▶ _What you should do_
From top to bottom, retype the data exactly, passing over any picture.

▶ _Extracted data_
^^^^^^^^

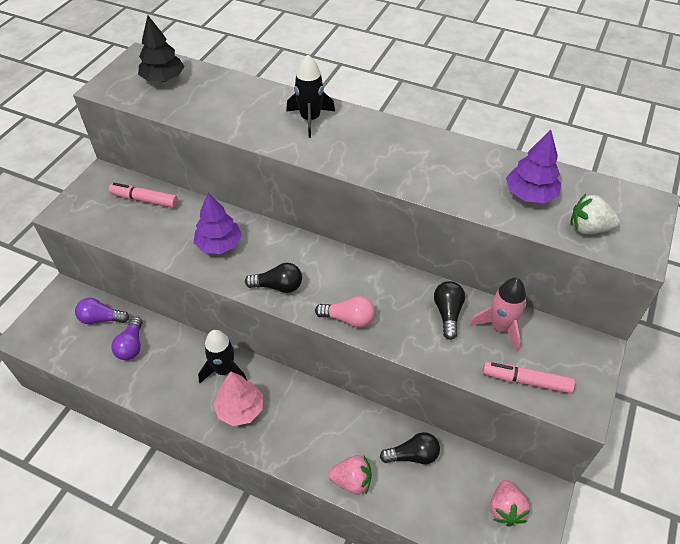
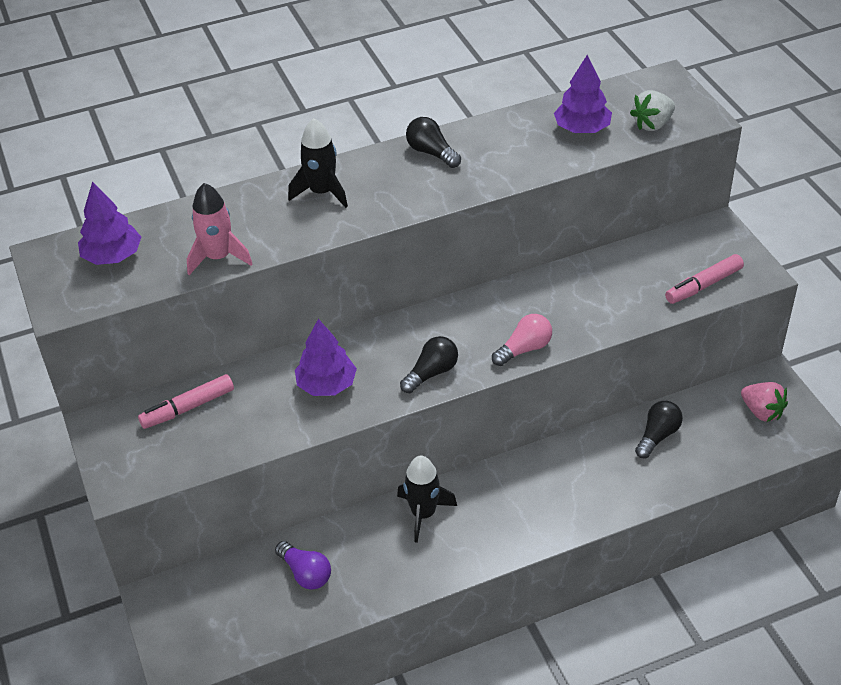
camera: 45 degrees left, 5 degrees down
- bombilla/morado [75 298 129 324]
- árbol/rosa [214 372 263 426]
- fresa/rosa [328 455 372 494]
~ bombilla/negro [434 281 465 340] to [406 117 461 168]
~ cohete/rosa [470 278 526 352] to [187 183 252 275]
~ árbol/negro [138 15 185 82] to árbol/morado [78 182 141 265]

^^^^^^^^

▶ _Solution to this task_
camera: 45 degrees left, 5 degrees down
- bombilla/morado [75 298 129 324]
- árbol/rosa [214 372 263 426]
- fresa/rosa [328 455 372 494]
~ bombilla/negro [434 281 465 340] to [406 117 461 168]
~ cohete/rosa [470 278 526 352] to [187 183 252 275]
~ árbol/negro [138 15 185 82] to árbol/morado [78 182 141 265]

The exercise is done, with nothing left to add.